Content starts

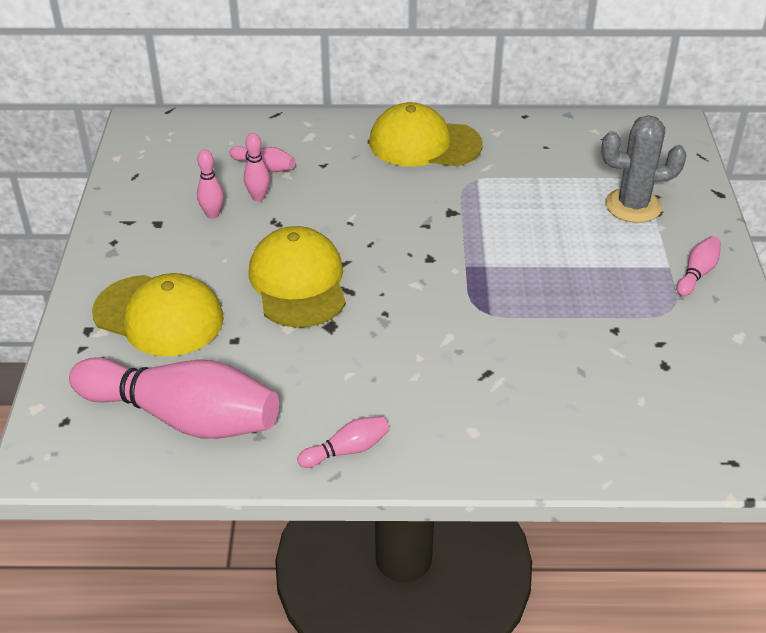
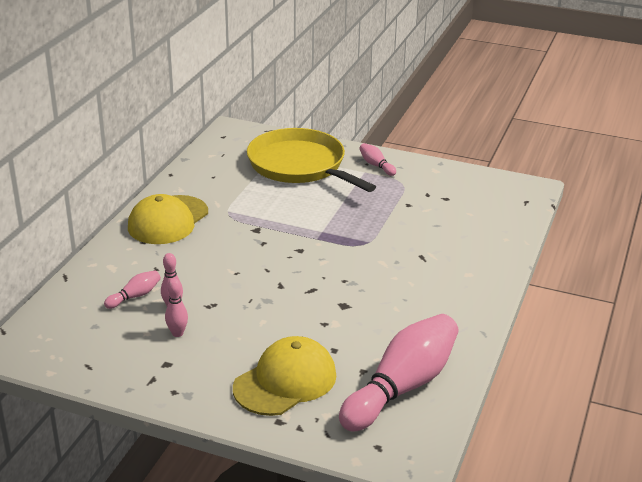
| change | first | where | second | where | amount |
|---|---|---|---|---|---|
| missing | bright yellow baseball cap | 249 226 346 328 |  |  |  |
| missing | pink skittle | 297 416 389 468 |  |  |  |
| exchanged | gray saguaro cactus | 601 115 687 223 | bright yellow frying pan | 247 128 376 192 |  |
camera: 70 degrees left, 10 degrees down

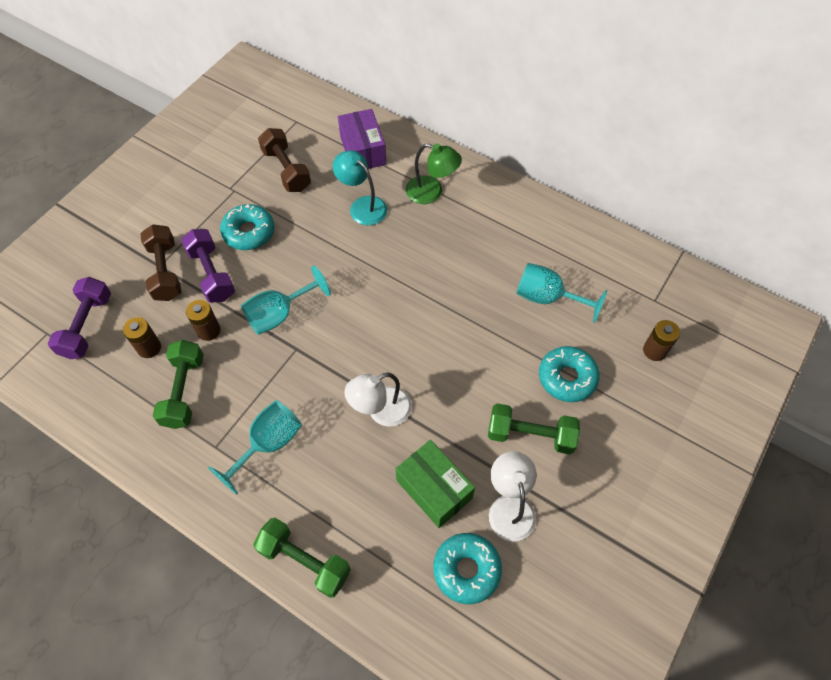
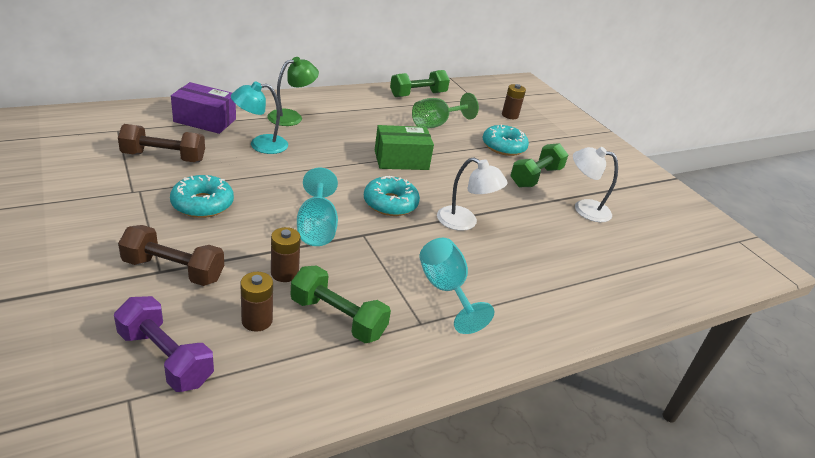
| change | first | where | second | where | amount |
|---|---|---|---|---|---|
| missing | purple hand weight | 181 229 235 303 |  |  |  |
| relocated | emerald hand weight | 253 518 351 598 |  | 390 70 450 97 |  |
| relocated | emerald parcel | 396 440 475 528 |  | 375 125 434 170 |  |
| relocated | turquoise donut | 433 533 502 604 |  | 364 176 420 216 |  |
| colour | turquoise goblet | 516 263 607 323 | emerald goblet | 412 93 479 128 |  |
| spun | white lamp | 344 372 412 427 |  | 437 158 508 231 | 60 degrees counterclockwise |
camera: 65 degrees left, 25 degrees down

Content ends

* The problem *
Without changing a word, transcribe all of the data and omit its images.

* Your response *
| change | first | where | second | where | amount |
|---|---|---|---|---|---|
| missing | bright yellow baseball cap | 249 226 346 328 |  |  |  |
| missing | pink skittle | 297 416 389 468 |  |  |  |
| exchanged | gray saguaro cactus | 601 115 687 223 | bright yellow frying pan | 247 128 376 192 |  |
camera: 70 degrees left, 10 degrees down

| change | first | where | second | where | amount |
|---|---|---|---|---|---|
| missing | purple hand weight | 181 229 235 303 |  |  |  |
| relocated | emerald hand weight | 253 518 351 598 |  | 390 70 450 97 |  |
| relocated | emerald parcel | 396 440 475 528 |  | 375 125 434 170 |  |
| relocated | turquoise donut | 433 533 502 604 |  | 364 176 420 216 |  |
| colour | turquoise goblet | 516 263 607 323 | emerald goblet | 412 93 479 128 |  |
| spun | white lamp | 344 372 412 427 |  | 437 158 508 231 | 60 degrees counterclockwise |
camera: 65 degrees left, 25 degrees down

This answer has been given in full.